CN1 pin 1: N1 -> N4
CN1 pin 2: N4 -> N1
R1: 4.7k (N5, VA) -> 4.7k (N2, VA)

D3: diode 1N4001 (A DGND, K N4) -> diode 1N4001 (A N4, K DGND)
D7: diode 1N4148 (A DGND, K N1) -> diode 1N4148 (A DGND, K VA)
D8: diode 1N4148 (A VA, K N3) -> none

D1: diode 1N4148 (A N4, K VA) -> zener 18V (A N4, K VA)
---
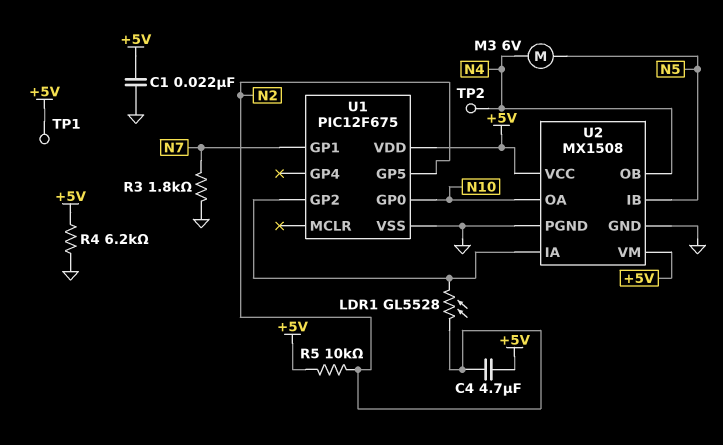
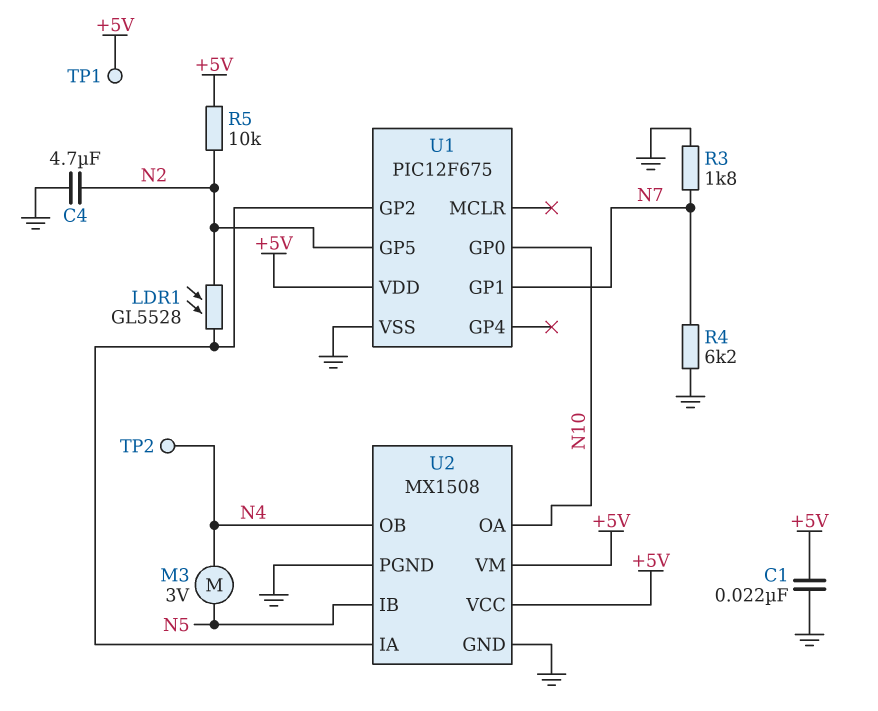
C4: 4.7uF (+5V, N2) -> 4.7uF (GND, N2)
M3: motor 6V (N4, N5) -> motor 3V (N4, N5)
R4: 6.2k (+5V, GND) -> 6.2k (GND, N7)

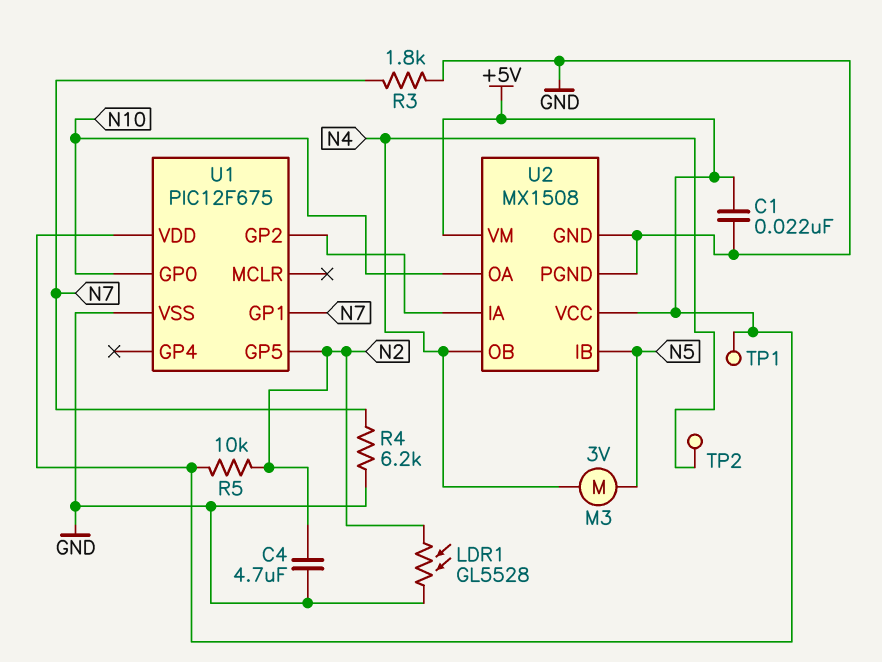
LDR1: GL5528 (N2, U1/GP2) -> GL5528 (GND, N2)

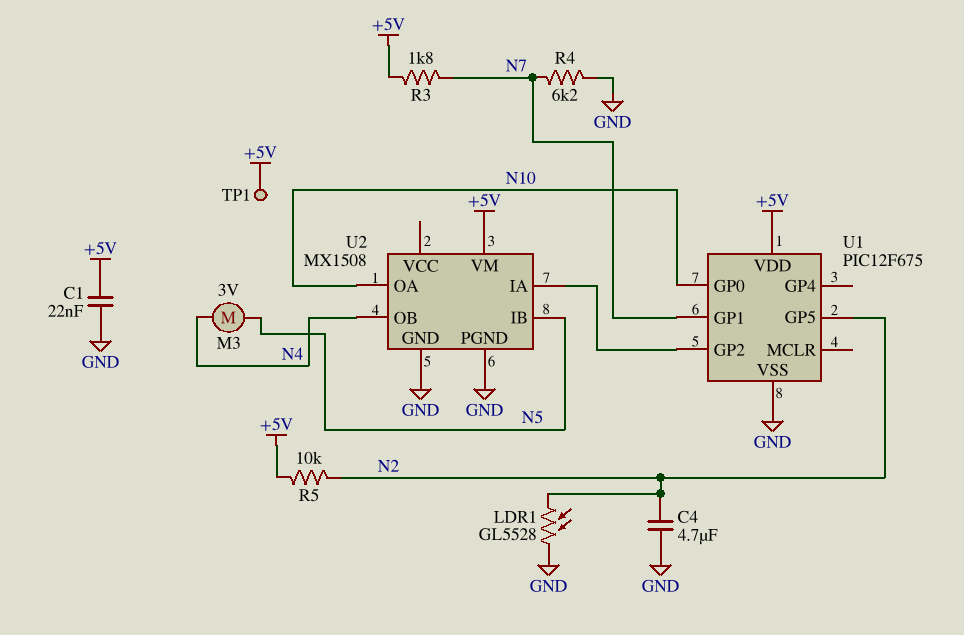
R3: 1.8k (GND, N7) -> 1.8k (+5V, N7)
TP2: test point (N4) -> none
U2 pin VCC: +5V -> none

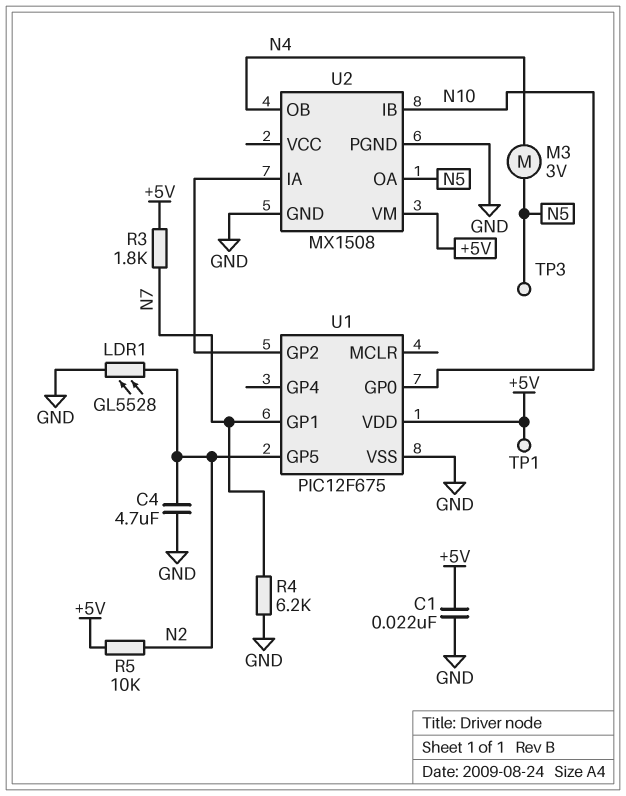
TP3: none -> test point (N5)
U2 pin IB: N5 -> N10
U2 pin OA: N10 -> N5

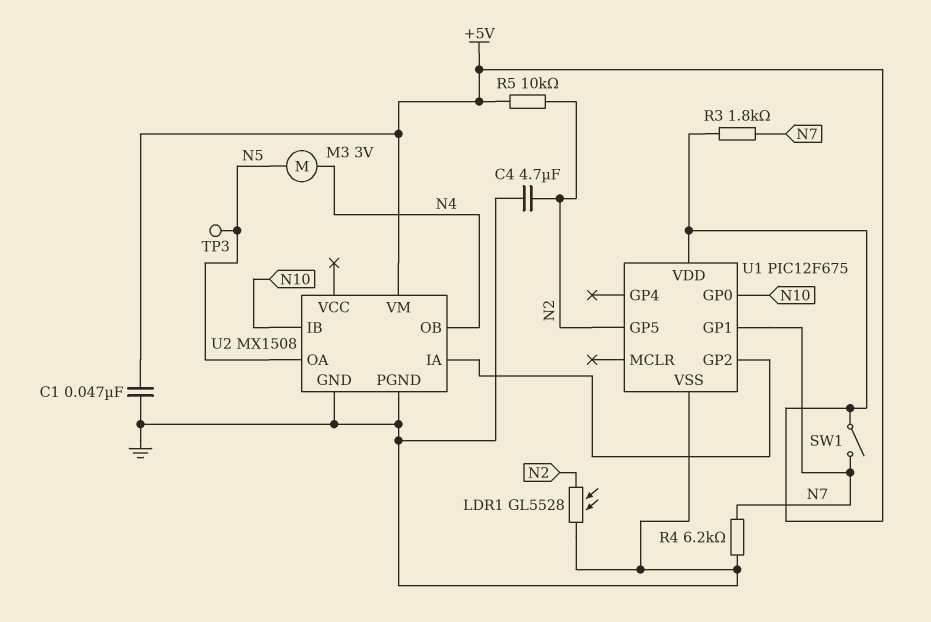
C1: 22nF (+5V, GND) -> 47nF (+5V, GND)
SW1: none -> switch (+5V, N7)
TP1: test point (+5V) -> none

#### [Activity]
Reproduce exactly the section above that begins at the line containing "CN1 pin 1: N1 -> N4" and ends at the line containing "D1: diode 1N4148", leaving out all other lines.

#### [Output]
CN1 pin 1: N1 -> N4
CN1 pin 2: N4 -> N1
R1: 4.7k (N5, VA) -> 4.7k (N2, VA)

D3: diode 1N4001 (A DGND, K N4) -> diode 1N4001 (A N4, K DGND)
D7: diode 1N4148 (A DGND, K N1) -> diode 1N4148 (A DGND, K VA)
D8: diode 1N4148 (A VA, K N3) -> none

D1: diode 1N4148 (A N4, K VA) -> zener 18V (A N4, K VA)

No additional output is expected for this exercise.